[Detected change data]
- Opening Delimiter -

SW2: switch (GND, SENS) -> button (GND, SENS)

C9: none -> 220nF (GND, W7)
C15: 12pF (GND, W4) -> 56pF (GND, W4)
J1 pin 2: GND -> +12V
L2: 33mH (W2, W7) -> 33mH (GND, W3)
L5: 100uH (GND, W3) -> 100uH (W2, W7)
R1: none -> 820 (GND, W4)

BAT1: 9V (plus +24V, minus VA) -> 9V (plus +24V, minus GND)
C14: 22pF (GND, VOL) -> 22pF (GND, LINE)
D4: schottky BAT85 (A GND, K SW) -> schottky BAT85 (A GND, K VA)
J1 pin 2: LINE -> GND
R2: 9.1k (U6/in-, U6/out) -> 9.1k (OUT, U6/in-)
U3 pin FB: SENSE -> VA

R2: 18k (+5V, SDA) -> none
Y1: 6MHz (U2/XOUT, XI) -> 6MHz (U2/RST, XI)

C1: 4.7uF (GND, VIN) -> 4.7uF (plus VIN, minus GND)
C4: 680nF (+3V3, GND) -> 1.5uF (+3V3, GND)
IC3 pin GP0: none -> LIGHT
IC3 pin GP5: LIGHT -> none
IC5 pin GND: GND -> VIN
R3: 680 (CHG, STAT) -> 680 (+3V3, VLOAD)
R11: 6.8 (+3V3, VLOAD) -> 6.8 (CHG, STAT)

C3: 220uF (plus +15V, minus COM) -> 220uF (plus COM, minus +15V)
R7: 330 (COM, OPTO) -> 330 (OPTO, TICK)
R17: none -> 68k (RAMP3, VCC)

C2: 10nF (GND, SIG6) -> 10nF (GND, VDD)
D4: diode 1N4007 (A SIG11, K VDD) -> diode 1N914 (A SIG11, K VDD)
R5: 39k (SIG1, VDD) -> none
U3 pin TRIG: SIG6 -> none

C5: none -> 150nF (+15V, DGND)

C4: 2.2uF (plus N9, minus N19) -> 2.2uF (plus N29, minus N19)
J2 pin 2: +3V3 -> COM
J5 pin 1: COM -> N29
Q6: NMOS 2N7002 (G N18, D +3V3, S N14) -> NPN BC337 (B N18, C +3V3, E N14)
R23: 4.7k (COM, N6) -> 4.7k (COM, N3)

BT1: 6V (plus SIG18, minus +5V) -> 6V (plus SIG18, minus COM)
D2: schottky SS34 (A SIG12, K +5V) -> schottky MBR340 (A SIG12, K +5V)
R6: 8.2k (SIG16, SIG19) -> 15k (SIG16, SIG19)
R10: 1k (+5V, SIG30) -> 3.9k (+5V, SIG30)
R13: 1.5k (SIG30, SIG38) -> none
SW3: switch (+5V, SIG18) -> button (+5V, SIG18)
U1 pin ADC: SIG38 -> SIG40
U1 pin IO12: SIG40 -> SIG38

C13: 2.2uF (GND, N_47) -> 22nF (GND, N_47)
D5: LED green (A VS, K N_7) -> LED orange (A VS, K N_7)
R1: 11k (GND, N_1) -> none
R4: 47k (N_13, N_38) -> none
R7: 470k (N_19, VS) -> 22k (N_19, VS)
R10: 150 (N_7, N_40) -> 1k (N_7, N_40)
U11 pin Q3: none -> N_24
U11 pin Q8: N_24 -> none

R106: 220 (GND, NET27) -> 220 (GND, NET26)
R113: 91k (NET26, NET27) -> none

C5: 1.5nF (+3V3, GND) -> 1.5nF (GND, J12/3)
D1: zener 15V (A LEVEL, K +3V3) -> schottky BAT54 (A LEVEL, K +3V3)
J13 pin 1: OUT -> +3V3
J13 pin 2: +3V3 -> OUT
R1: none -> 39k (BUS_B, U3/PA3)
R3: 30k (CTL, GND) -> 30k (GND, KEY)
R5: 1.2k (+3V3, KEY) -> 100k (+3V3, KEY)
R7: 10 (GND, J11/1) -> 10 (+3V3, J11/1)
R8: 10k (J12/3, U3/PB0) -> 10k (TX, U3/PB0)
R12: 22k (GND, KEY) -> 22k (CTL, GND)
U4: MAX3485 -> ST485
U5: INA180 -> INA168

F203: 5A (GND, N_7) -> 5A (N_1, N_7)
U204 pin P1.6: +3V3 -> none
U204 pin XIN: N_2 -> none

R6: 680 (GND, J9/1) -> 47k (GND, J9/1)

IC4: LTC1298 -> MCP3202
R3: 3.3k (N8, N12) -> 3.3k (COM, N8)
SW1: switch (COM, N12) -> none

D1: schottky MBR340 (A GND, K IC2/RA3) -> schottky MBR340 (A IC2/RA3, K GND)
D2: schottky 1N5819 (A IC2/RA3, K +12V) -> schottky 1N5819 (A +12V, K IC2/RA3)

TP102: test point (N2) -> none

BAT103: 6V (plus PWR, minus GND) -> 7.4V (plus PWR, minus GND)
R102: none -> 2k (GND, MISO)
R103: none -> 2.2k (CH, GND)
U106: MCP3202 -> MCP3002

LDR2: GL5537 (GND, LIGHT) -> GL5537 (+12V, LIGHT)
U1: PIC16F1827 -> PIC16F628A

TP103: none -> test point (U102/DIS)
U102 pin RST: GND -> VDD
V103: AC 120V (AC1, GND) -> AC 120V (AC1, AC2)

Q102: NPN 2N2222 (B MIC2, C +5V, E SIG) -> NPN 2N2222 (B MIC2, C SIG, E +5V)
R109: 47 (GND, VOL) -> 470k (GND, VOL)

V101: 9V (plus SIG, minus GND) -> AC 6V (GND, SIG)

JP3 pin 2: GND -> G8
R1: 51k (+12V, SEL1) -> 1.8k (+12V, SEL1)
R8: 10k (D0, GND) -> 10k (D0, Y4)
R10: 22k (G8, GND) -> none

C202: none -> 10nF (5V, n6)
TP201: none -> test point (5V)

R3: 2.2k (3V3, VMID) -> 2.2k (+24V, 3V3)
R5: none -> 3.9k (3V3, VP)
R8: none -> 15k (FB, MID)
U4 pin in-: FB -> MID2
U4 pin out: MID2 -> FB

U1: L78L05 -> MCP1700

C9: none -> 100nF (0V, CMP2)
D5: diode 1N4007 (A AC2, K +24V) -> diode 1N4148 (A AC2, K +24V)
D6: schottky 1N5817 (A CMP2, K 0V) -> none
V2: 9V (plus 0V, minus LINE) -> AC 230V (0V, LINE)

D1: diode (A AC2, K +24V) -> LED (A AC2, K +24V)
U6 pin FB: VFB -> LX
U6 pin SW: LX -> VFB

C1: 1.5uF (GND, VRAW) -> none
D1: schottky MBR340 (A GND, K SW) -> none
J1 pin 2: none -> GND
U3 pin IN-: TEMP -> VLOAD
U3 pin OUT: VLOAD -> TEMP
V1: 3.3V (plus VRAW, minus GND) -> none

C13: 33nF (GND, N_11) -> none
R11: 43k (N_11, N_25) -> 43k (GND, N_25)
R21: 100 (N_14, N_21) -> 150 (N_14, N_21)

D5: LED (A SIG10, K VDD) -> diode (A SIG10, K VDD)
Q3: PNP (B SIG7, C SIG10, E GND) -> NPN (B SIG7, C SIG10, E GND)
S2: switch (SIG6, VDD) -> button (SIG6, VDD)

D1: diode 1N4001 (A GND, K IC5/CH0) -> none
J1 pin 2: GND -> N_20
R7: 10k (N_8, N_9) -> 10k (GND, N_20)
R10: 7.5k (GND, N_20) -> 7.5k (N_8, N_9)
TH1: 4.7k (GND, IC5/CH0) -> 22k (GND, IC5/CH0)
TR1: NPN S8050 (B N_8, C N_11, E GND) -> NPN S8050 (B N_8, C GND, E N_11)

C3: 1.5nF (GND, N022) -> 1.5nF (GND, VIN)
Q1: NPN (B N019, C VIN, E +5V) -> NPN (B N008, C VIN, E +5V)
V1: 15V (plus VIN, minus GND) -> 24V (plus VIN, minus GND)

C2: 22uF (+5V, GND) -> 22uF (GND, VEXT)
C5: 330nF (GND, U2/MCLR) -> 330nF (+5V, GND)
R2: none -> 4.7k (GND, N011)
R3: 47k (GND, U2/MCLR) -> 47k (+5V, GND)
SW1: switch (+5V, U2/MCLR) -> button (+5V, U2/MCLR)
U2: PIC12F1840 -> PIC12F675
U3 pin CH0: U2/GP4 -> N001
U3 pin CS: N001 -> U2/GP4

- Closing Delimiter -

#### Task details:
Could you set down, exactly as written, the lines above between the one holding "C202: none -> 10nF (5V, n6)" and the one holding "U2: PIC12F1840 -> PIC12F675", inclusive, and nothing more?

#### Exercise result:
C202: none -> 10nF (5V, n6)
TP201: none -> test point (5V)

R3: 2.2k (3V3, VMID) -> 2.2k (+24V, 3V3)
R5: none -> 3.9k (3V3, VP)
R8: none -> 15k (FB, MID)
U4 pin in-: FB -> MID2
U4 pin out: MID2 -> FB

U1: L78L05 -> MCP1700

C9: none -> 100nF (0V, CMP2)
D5: diode 1N4007 (A AC2, K +24V) -> diode 1N4148 (A AC2, K +24V)
D6: schottky 1N5817 (A CMP2, K 0V) -> none
V2: 9V (plus 0V, minus LINE) -> AC 230V (0V, LINE)

D1: diode (A AC2, K +24V) -> LED (A AC2, K +24V)
U6 pin FB: VFB -> LX
U6 pin SW: LX -> VFB

C1: 1.5uF (GND, VRAW) -> none
D1: schottky MBR340 (A GND, K SW) -> none
J1 pin 2: none -> GND
U3 pin IN-: TEMP -> VLOAD
U3 pin OUT: VLOAD -> TEMP
V1: 3.3V (plus VRAW, minus GND) -> none

C13: 33nF (GND, N_11) -> none
R11: 43k (N_11, N_25) -> 43k (GND, N_25)
R21: 100 (N_14, N_21) -> 150 (N_14, N_21)

D5: LED (A SIG10, K VDD) -> diode (A SIG10, K VDD)
Q3: PNP (B SIG7, C SIG10, E GND) -> NPN (B SIG7, C SIG10, E GND)
S2: switch (SIG6, VDD) -> button (SIG6, VDD)

D1: diode 1N4001 (A GND, K IC5/CH0) -> none
J1 pin 2: GND -> N_20
R7: 10k (N_8, N_9) -> 10k (GND, N_20)
R10: 7.5k (GND, N_20) -> 7.5k (N_8, N_9)
TH1: 4.7k (GND, IC5/CH0) -> 22k (GND, IC5/CH0)
TR1: NPN S8050 (B N_8, C N_11, E GND) -> NPN S8050 (B N_8, C GND, E N_11)

C3: 1.5nF (GND, N022) -> 1.5nF (GND, VIN)
Q1: NPN (B N019, C VIN, E +5V) -> NPN (B N008, C VIN, E +5V)
V1: 15V (plus VIN, minus GND) -> 24V (plus VIN, minus GND)

C2: 22uF (+5V, GND) -> 22uF (GND, VEXT)
C5: 330nF (GND, U2/MCLR) -> 330nF (+5V, GND)
R2: none -> 4.7k (GND, N011)
R3: 47k (GND, U2/MCLR) -> 47k (+5V, GND)
SW1: switch (+5V, U2/MCLR) -> button (+5V, U2/MCLR)
U2: PIC12F1840 -> PIC12F675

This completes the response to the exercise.